Object correspondence data:
>>>

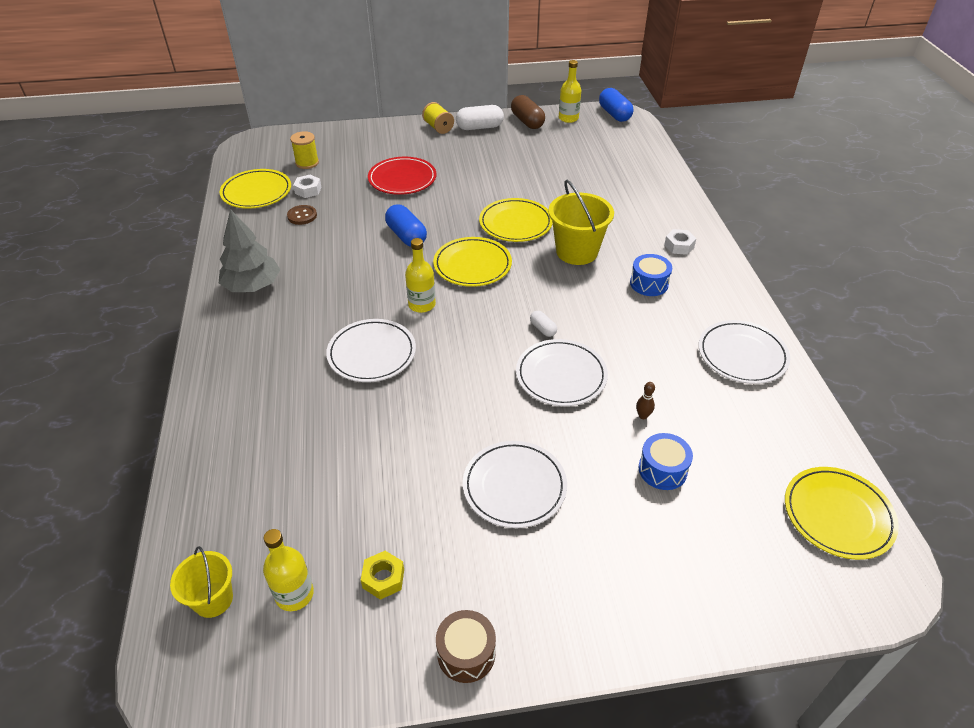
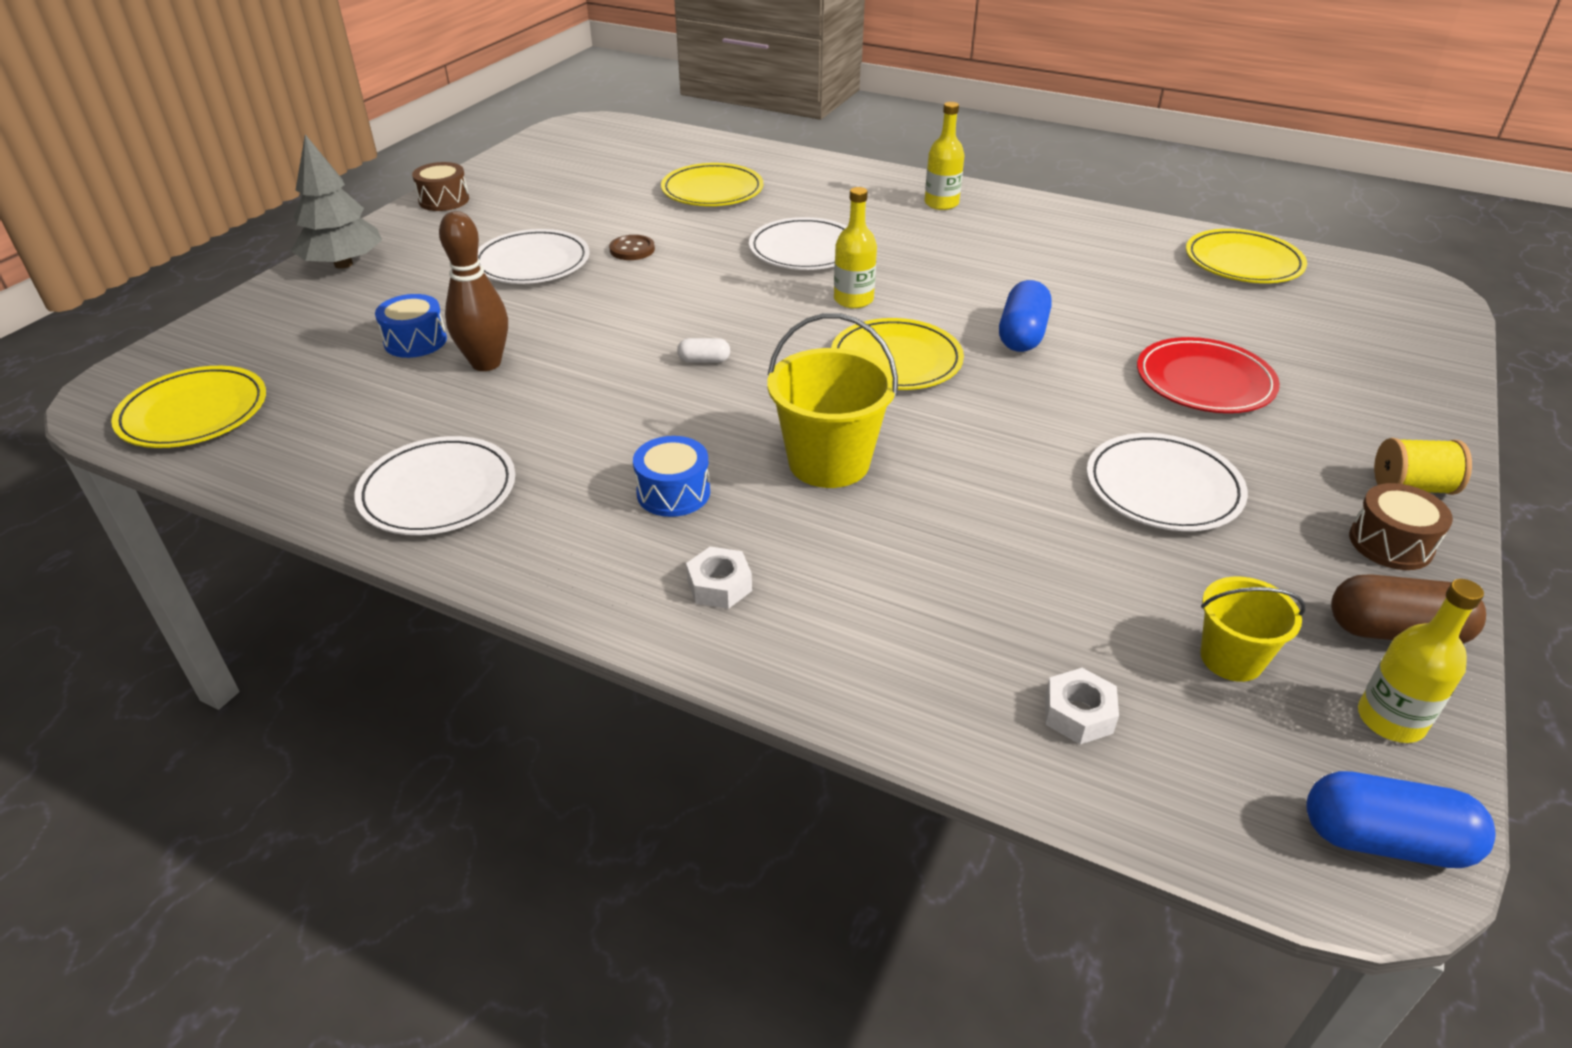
camera: 125 degrees right, 5 degrees down
(213, 599) = (630, 141): yellow bucket -> yellow bucket (1231, 658)
(252, 286) = (1005, 219): grey tree -> grey tree (343, 264)
(294, 594) = (589, 162): yellow bottle -> yellow bottle (941, 203)
(302, 216) = (1147, 277): brown button -> brown button (632, 249)
(307, 163) = (1319, 316): yellow spool -> none
(308, 190) = (1222, 297): white nut -> white nut (1078, 714)
(383, 578) = (548, 190): yellow nut -> none
(406, 236) = (1022, 335): blue capsule -> blue capsule turned 75 degrees counterclockwise
(479, 127) = (1390, 543): white capsule -> brown drum
(515, 223) = (967, 438): yellow plate -> yellow plate (712, 191)
(561, 375) = (616, 340): white plate -> white plate (1163, 488)
(643, 416) = (486, 363): brown bowling pin -> brown bowling pin, size x2.38

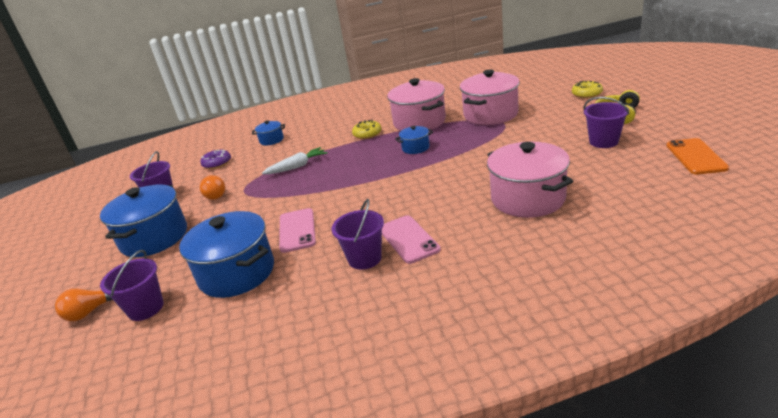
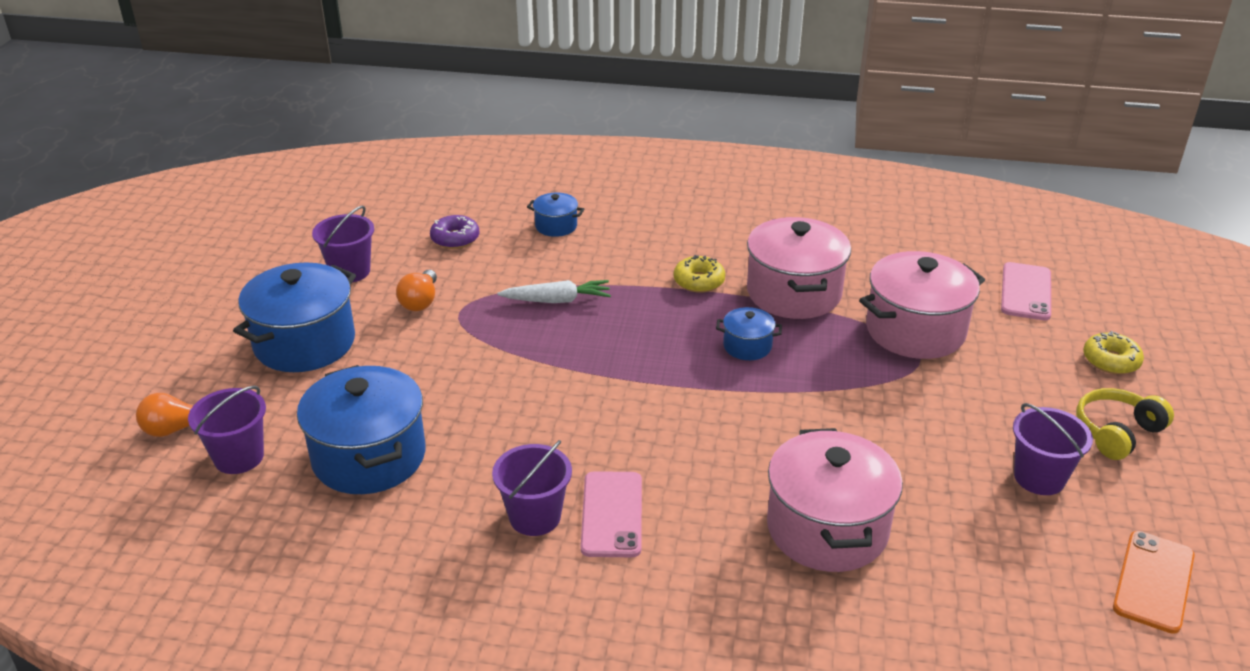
camera: 20 degrees right, 5 degrees up
(297, 230) = (483, 423): pink phone -> pink phone (1026, 292)

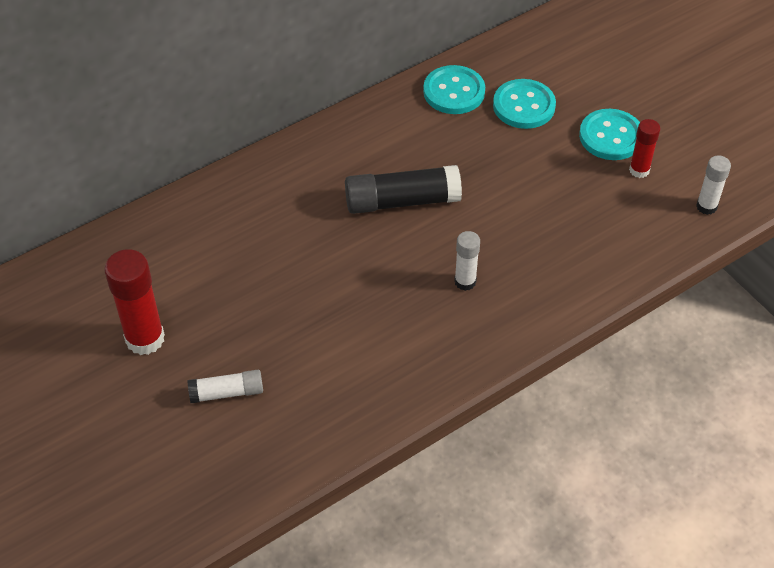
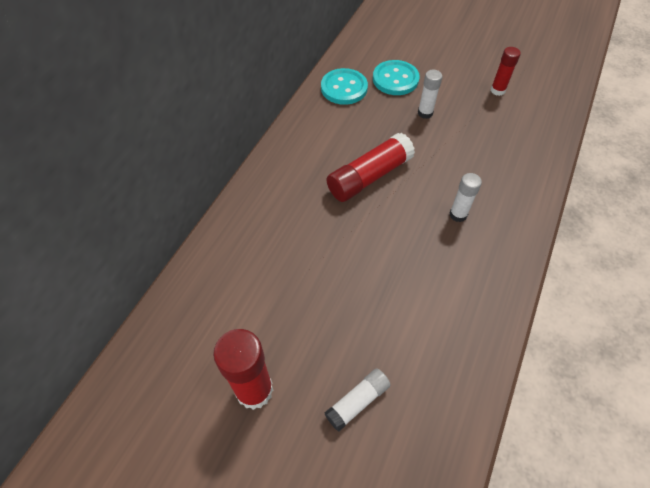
camera: 30 degrees left, 5 degrees up
(402, 201) = (369, 176): black glue stick -> red glue stick
(611, 136) = (463, 77): turquoise button -> none
(706, 206) = (554, 96): white glue stick -> white glue stick (425, 113)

<<<

▶ **Task statement**
Reproduce the data above in full, exactly as it is, with the pictures left out.

▶ **Written response**
camera: 125 degrees right, 5 degrees down
(213, 599) = (630, 141): yellow bucket -> yellow bucket (1231, 658)
(252, 286) = (1005, 219): grey tree -> grey tree (343, 264)
(294, 594) = (589, 162): yellow bottle -> yellow bottle (941, 203)
(302, 216) = (1147, 277): brown button -> brown button (632, 249)
(307, 163) = (1319, 316): yellow spool -> none
(308, 190) = (1222, 297): white nut -> white nut (1078, 714)
(383, 578) = (548, 190): yellow nut -> none
(406, 236) = (1022, 335): blue capsule -> blue capsule turned 75 degrees counterclockwise
(479, 127) = (1390, 543): white capsule -> brown drum
(515, 223) = (967, 438): yellow plate -> yellow plate (712, 191)
(561, 375) = (616, 340): white plate -> white plate (1163, 488)
(643, 416) = (486, 363): brown bowling pin -> brown bowling pin, size x2.38

camera: 20 degrees right, 5 degrees up
(297, 230) = (483, 423): pink phone -> pink phone (1026, 292)

camera: 30 degrees left, 5 degrees up
(402, 201) = (369, 176): black glue stick -> red glue stick
(611, 136) = (463, 77): turquoise button -> none
(706, 206) = (554, 96): white glue stick -> white glue stick (425, 113)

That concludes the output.